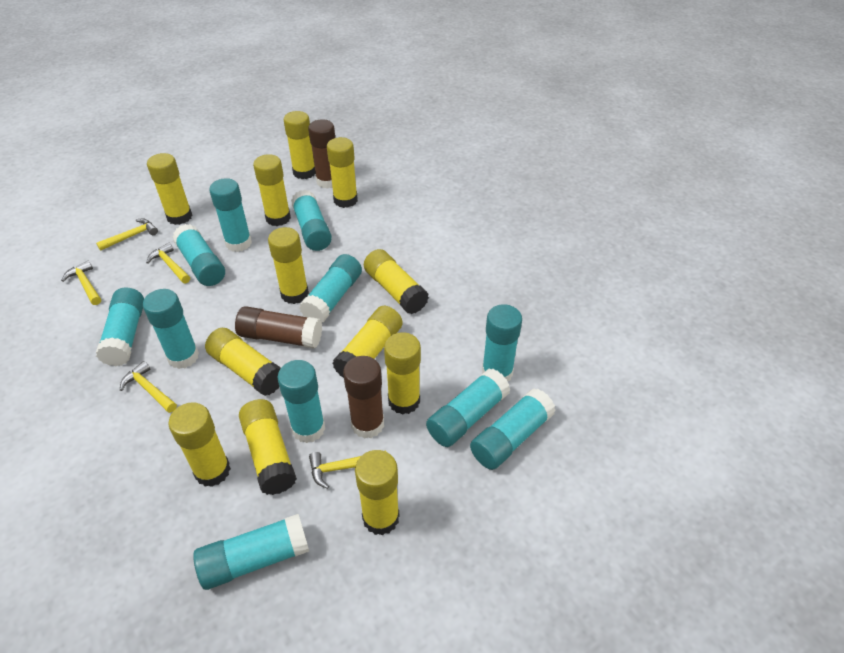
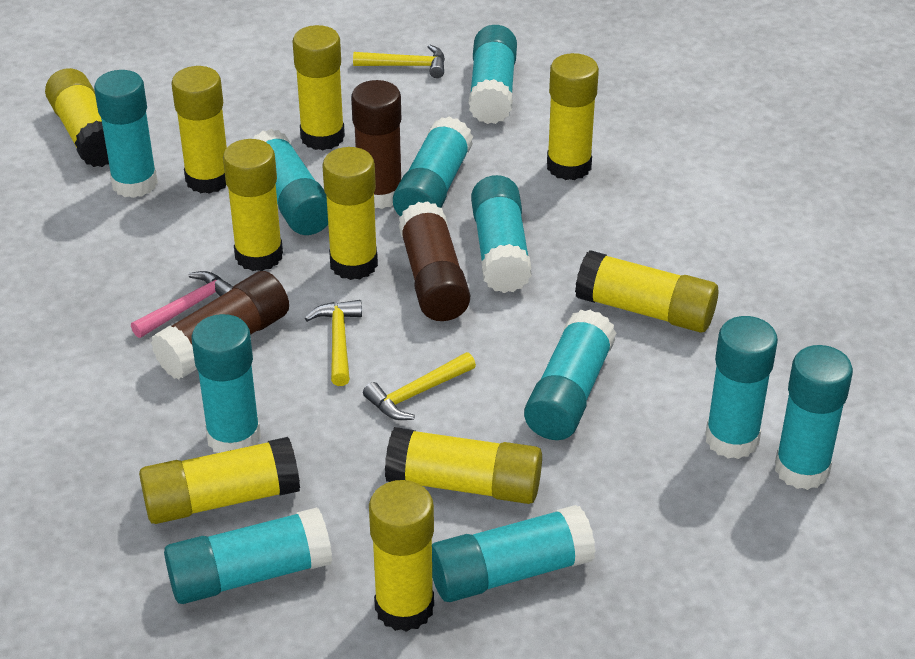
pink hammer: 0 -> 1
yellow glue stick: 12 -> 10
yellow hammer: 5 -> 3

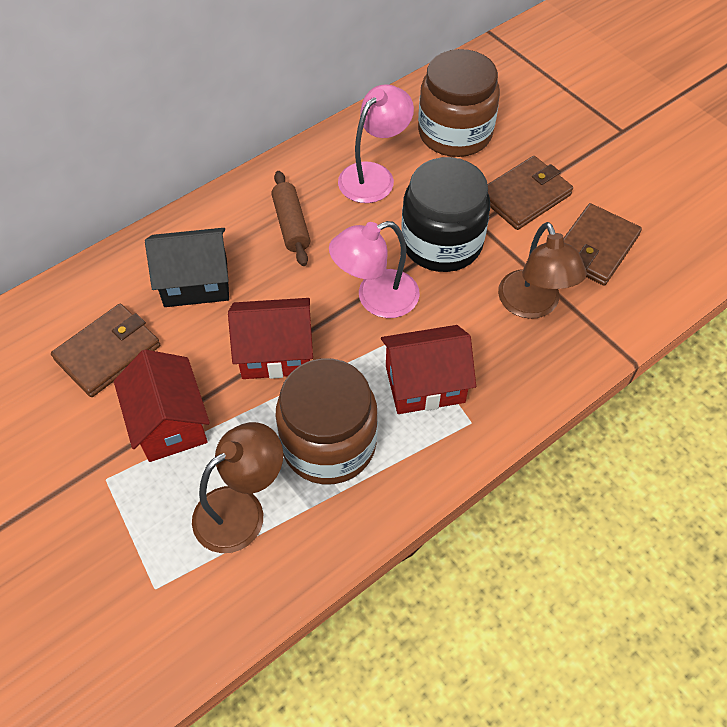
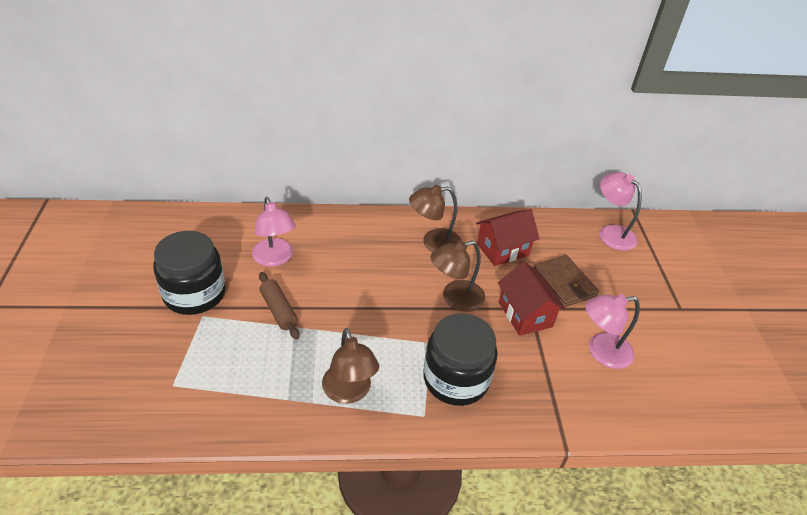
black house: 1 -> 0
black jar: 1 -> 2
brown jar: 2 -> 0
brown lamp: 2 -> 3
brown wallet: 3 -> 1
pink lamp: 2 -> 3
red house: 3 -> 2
---
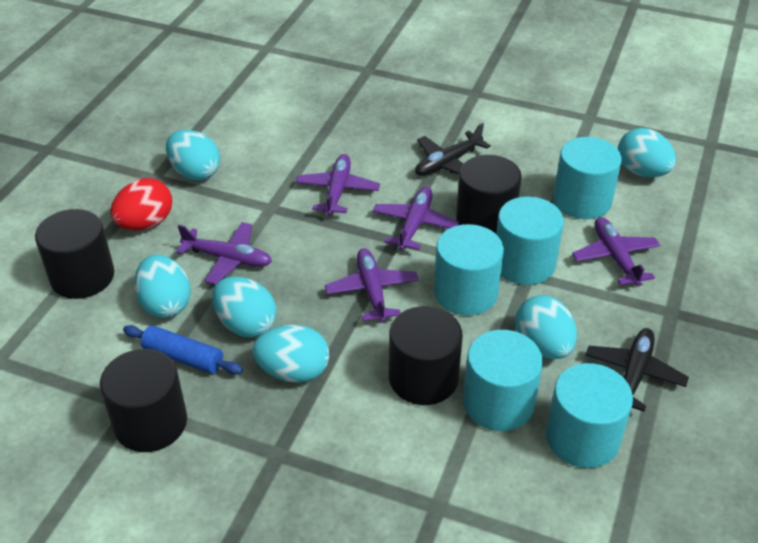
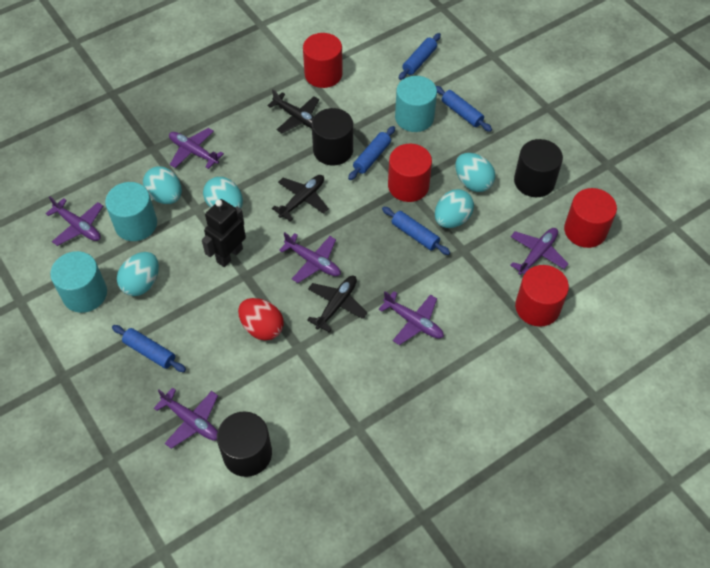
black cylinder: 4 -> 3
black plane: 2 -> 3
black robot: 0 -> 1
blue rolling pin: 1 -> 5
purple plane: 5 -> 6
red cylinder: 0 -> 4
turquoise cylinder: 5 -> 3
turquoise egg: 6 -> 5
---
From the records above, transcribe without alteration every line from the one with "black jar: 1 -> 2" to the one with "red house: 3 -> 2", inclusive.

| Exercise result |
black jar: 1 -> 2
brown jar: 2 -> 0
brown lamp: 2 -> 3
brown wallet: 3 -> 1
pink lamp: 2 -> 3
red house: 3 -> 2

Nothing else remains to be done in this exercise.